» **REQUIRED ACTION**: All of the data must be output without alteration.
START PROVIDED DATA
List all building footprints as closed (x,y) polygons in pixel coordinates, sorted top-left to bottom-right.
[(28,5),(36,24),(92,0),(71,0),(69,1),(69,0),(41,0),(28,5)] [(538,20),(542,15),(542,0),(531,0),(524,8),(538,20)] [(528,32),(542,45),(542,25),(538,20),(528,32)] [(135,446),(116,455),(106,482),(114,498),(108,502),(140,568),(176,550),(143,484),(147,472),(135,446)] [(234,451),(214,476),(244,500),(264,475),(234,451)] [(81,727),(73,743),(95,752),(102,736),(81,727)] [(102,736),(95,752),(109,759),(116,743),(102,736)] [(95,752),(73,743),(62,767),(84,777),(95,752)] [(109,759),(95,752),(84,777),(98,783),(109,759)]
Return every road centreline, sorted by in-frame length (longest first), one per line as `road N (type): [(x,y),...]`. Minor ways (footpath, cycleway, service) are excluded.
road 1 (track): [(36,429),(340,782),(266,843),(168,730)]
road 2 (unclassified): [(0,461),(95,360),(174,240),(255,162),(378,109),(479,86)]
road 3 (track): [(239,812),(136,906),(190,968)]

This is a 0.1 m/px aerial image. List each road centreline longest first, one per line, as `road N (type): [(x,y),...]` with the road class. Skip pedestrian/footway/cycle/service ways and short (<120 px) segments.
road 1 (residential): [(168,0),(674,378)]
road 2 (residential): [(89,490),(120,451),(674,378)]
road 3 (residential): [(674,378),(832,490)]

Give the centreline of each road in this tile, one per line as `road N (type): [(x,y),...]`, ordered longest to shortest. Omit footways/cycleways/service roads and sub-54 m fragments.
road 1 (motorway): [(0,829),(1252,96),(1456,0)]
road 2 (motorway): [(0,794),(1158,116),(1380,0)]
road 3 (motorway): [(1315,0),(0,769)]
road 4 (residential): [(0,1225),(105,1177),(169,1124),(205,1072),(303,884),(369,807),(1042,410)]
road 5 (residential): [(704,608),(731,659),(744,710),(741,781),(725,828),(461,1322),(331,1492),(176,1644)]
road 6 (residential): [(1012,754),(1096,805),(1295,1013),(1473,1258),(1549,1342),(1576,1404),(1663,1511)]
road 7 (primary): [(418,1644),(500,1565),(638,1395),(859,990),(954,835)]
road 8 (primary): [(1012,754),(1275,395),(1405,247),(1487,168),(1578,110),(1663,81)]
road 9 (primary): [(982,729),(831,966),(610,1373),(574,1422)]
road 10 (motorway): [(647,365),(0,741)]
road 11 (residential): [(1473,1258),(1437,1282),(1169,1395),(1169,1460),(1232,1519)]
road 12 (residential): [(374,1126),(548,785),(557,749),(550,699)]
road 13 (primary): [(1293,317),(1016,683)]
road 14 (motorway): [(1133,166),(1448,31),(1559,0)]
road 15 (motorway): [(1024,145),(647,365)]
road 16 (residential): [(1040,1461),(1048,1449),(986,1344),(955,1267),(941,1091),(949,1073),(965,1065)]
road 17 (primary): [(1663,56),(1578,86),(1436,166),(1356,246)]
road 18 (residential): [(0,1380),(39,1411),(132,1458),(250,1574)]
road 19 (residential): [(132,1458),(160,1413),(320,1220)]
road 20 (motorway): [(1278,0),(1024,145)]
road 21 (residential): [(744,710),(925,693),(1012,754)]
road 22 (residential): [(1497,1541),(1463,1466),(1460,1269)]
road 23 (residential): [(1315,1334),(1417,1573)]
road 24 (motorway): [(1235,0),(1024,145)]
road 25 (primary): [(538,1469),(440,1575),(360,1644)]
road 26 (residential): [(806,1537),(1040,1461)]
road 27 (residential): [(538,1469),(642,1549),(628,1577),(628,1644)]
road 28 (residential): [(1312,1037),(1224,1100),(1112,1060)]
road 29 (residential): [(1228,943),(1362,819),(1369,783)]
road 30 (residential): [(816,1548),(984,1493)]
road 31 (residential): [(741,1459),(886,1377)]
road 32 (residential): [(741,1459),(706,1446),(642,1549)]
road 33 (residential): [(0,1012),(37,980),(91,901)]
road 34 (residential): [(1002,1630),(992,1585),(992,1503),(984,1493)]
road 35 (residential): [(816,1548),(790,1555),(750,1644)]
END PROVIDED DATA
» **EXERCISE RESULT**:
List all building footprints as closed (x,y) polygons in pixel coordinates, sorted top-left to bottom-right.
[(28,5),(36,24),(92,0),(71,0),(69,1),(69,0),(41,0),(28,5)] [(538,20),(542,15),(542,0),(531,0),(524,8),(538,20)] [(528,32),(542,45),(542,25),(538,20),(528,32)] [(135,446),(116,455),(106,482),(114,498),(108,502),(140,568),(176,550),(143,484),(147,472),(135,446)] [(234,451),(214,476),(244,500),(264,475),(234,451)] [(81,727),(73,743),(95,752),(102,736),(81,727)] [(102,736),(95,752),(109,759),(116,743),(102,736)] [(95,752),(73,743),(62,767),(84,777),(95,752)] [(109,759),(95,752),(84,777),(98,783),(109,759)]
Return every road centreline, sorted by in-frame length (longest first), one per line as `road N (type): [(x,y),...]`. Minor ways (footpath, cycleway, service) are excluded.
road 1 (track): [(36,429),(340,782),(266,843),(168,730)]
road 2 (unclassified): [(0,461),(95,360),(174,240),(255,162),(378,109),(479,86)]
road 3 (track): [(239,812),(136,906),(190,968)]

This is a 0.1 m/px aerial image. List each road centreline longest first, one per line, as `road N (type): [(x,y),...]` with the road class. Skip pedestrian/footway/cycle/service ways and short (<120 px) segments.
road 1 (residential): [(168,0),(674,378)]
road 2 (residential): [(89,490),(120,451),(674,378)]
road 3 (residential): [(674,378),(832,490)]

Give the centreline of each road in this tile, one per line as `road N (type): [(x,y),...]`, ordered longest to shortest. Omit footways/cycleways/service roads and sub-54 m fragments.
road 1 (motorway): [(0,829),(1252,96),(1456,0)]
road 2 (motorway): [(0,794),(1158,116),(1380,0)]
road 3 (motorway): [(1315,0),(0,769)]
road 4 (residential): [(0,1225),(105,1177),(169,1124),(205,1072),(303,884),(369,807),(1042,410)]
road 5 (residential): [(704,608),(731,659),(744,710),(741,781),(725,828),(461,1322),(331,1492),(176,1644)]
road 6 (residential): [(1012,754),(1096,805),(1295,1013),(1473,1258),(1549,1342),(1576,1404),(1663,1511)]
road 7 (primary): [(418,1644),(500,1565),(638,1395),(859,990),(954,835)]
road 8 (primary): [(1012,754),(1275,395),(1405,247),(1487,168),(1578,110),(1663,81)]
road 9 (primary): [(982,729),(831,966),(610,1373),(574,1422)]
road 10 (motorway): [(647,365),(0,741)]
road 11 (residential): [(1473,1258),(1437,1282),(1169,1395),(1169,1460),(1232,1519)]
road 12 (residential): [(374,1126),(548,785),(557,749),(550,699)]
road 13 (primary): [(1293,317),(1016,683)]
road 14 (motorway): [(1133,166),(1448,31),(1559,0)]
road 15 (motorway): [(1024,145),(647,365)]
road 16 (residential): [(1040,1461),(1048,1449),(986,1344),(955,1267),(941,1091),(949,1073),(965,1065)]
road 17 (primary): [(1663,56),(1578,86),(1436,166),(1356,246)]
road 18 (residential): [(0,1380),(39,1411),(132,1458),(250,1574)]
road 19 (residential): [(132,1458),(160,1413),(320,1220)]
road 20 (motorway): [(1278,0),(1024,145)]
road 21 (residential): [(744,710),(925,693),(1012,754)]
road 22 (residential): [(1497,1541),(1463,1466),(1460,1269)]
road 23 (residential): [(1315,1334),(1417,1573)]
road 24 (motorway): [(1235,0),(1024,145)]
road 25 (primary): [(538,1469),(440,1575),(360,1644)]
road 26 (residential): [(806,1537),(1040,1461)]
road 27 (residential): [(538,1469),(642,1549),(628,1577),(628,1644)]
road 28 (residential): [(1312,1037),(1224,1100),(1112,1060)]
road 29 (residential): [(1228,943),(1362,819),(1369,783)]
road 30 (residential): [(816,1548),(984,1493)]
road 31 (residential): [(741,1459),(886,1377)]
road 32 (residential): [(741,1459),(706,1446),(642,1549)]
road 33 (residential): [(0,1012),(37,980),(91,901)]
road 34 (residential): [(1002,1630),(992,1585),(992,1503),(984,1493)]
road 35 (residential): [(816,1548),(790,1555),(750,1644)]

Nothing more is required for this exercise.